▶ **TO DO**
Where in the entries below does "down" appear? Copy every line that has it.

======== RECORDS FOR THE TASK

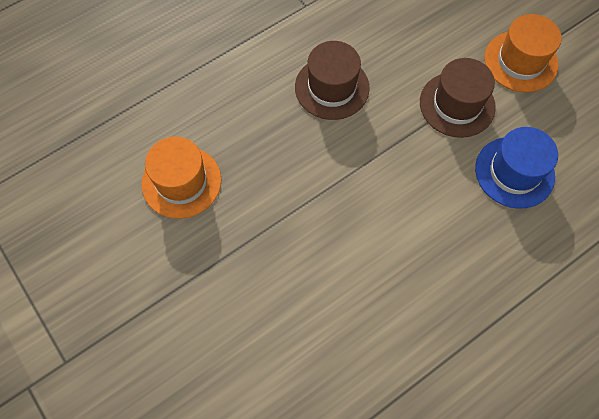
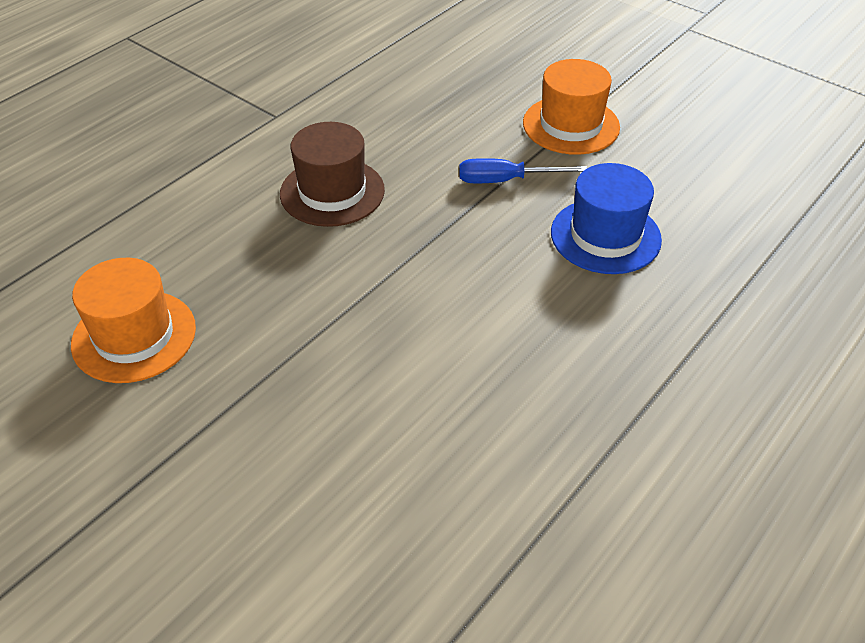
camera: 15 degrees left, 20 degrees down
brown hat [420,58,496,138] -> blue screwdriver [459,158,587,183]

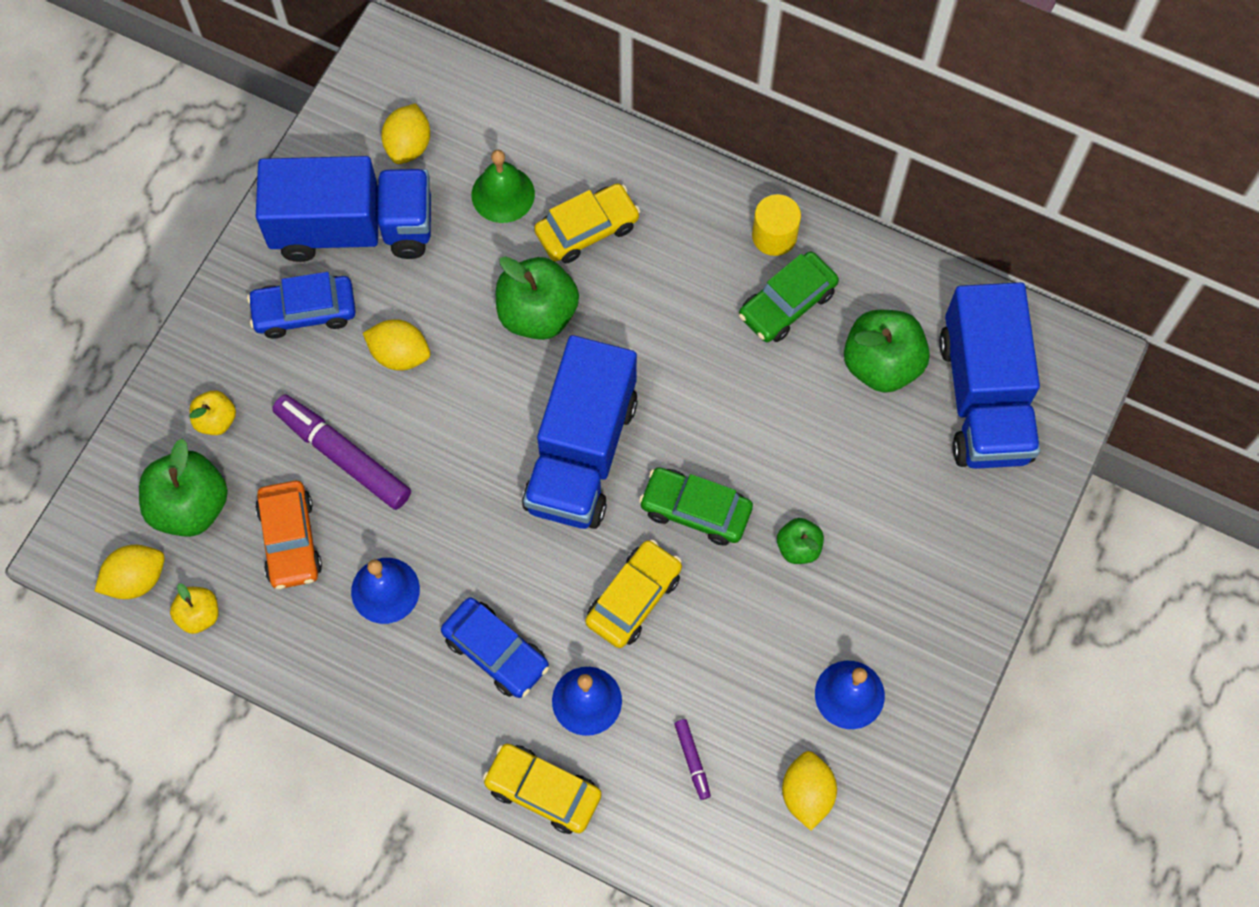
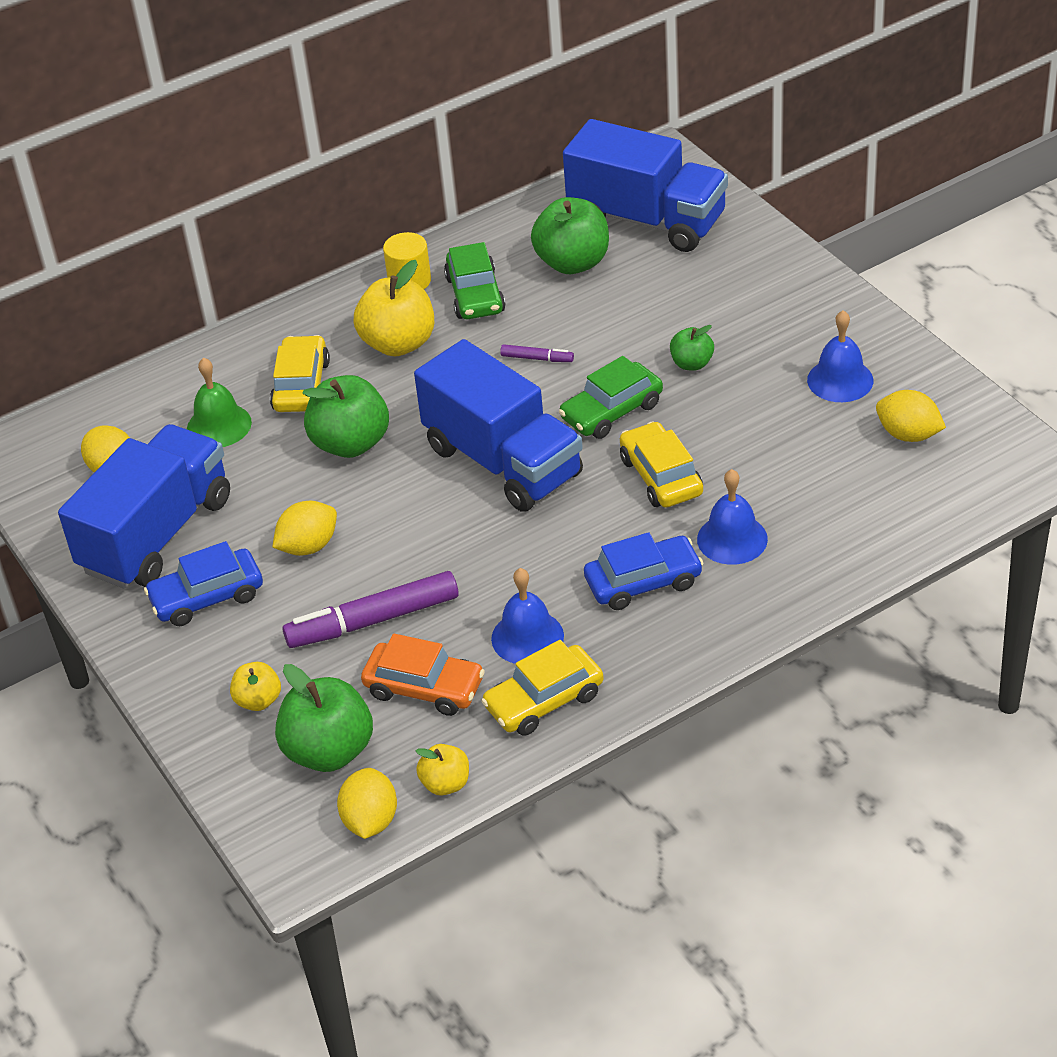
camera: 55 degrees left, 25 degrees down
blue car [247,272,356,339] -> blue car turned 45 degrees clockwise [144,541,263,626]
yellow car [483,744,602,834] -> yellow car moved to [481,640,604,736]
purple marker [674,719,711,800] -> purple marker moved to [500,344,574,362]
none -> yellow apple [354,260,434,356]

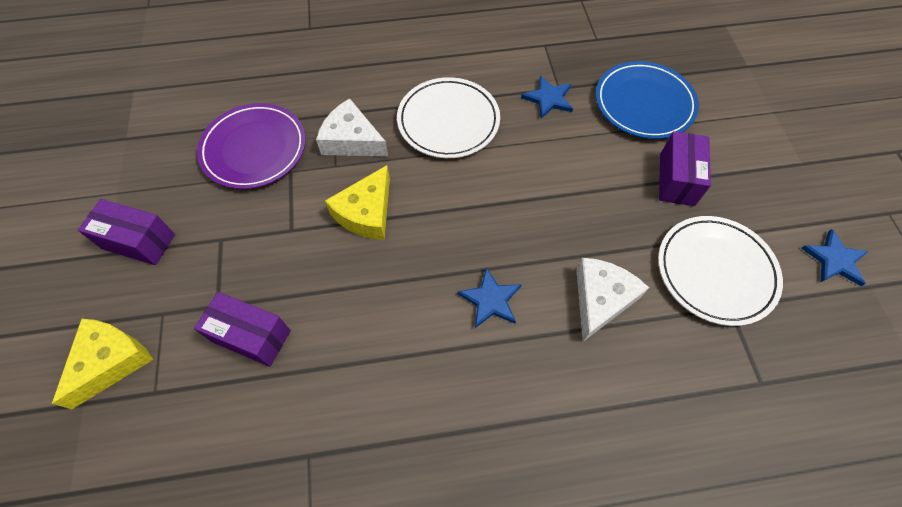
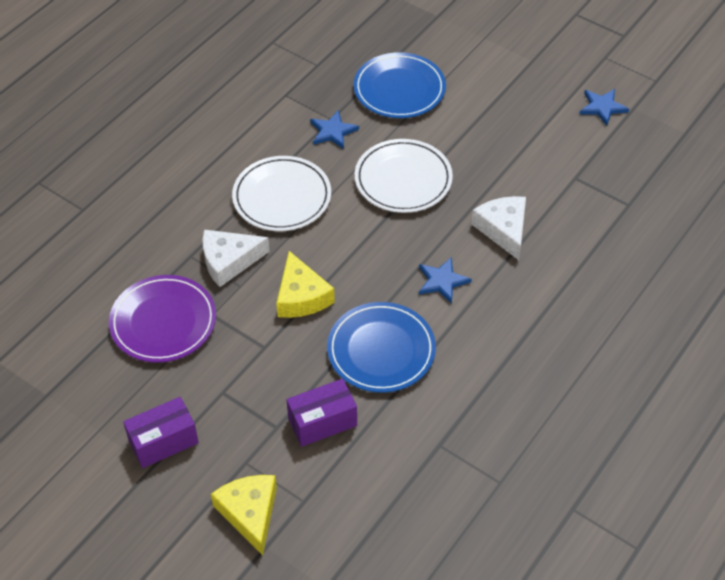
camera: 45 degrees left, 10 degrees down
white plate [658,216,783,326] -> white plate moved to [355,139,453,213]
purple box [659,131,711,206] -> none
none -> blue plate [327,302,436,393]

================

▶ **OUTPUT OF THE EXERCISE**
camera: 15 degrees left, 20 degrees down
camera: 55 degrees left, 25 degrees down
camera: 45 degrees left, 10 degrees down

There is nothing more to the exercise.